Data provided
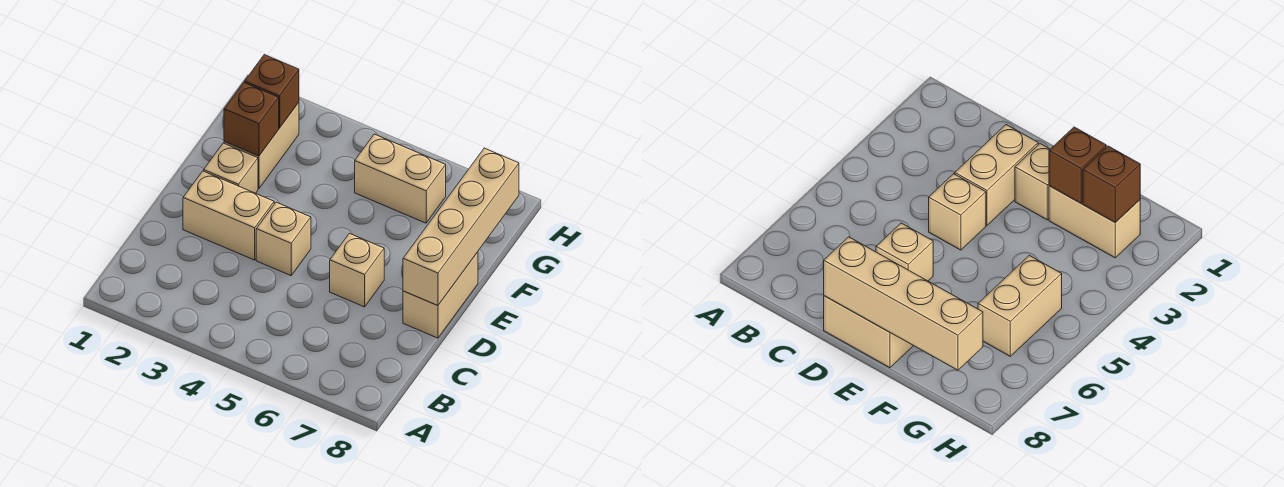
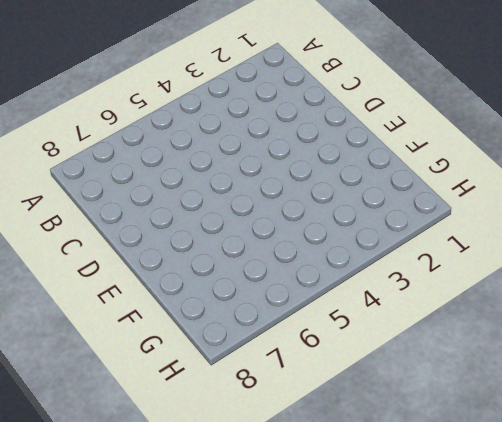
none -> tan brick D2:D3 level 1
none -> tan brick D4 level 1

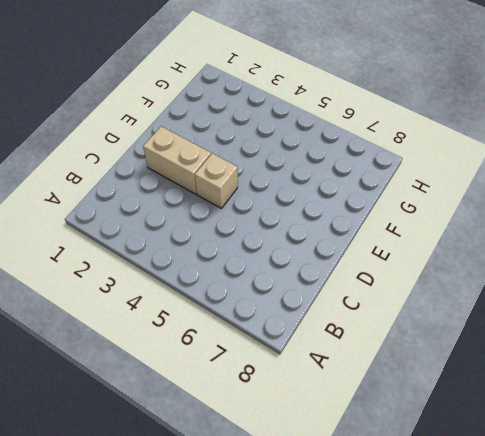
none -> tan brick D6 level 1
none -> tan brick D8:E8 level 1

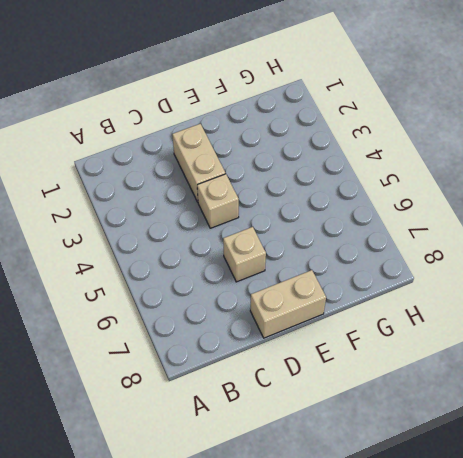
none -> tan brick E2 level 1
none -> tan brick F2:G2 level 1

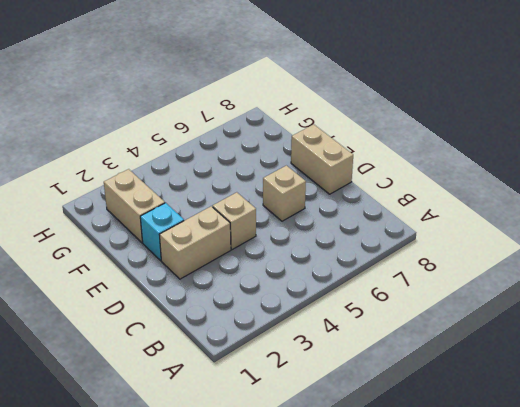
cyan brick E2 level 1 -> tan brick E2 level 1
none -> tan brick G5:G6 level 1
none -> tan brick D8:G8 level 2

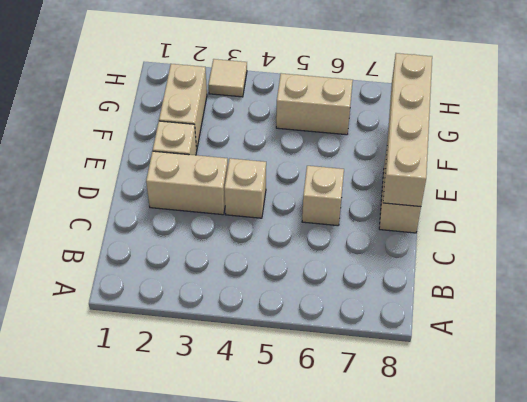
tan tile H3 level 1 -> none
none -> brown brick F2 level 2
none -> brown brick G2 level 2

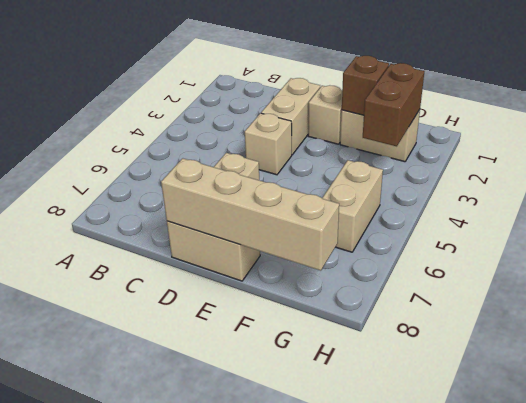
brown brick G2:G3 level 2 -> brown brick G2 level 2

Exercise instructions
Copy the data precisely. Skip every picture.

Solved exercise
none -> tan brick D2:D3 level 1
none -> tan brick D4 level 1

none -> tan brick D6 level 1
none -> tan brick D8:E8 level 1

none -> tan brick E2 level 1
none -> tan brick F2:G2 level 1

cyan brick E2 level 1 -> tan brick E2 level 1
none -> tan brick G5:G6 level 1
none -> tan brick D8:G8 level 2

tan tile H3 level 1 -> none
none -> brown brick F2 level 2
none -> brown brick G2 level 2

brown brick G2:G3 level 2 -> brown brick G2 level 2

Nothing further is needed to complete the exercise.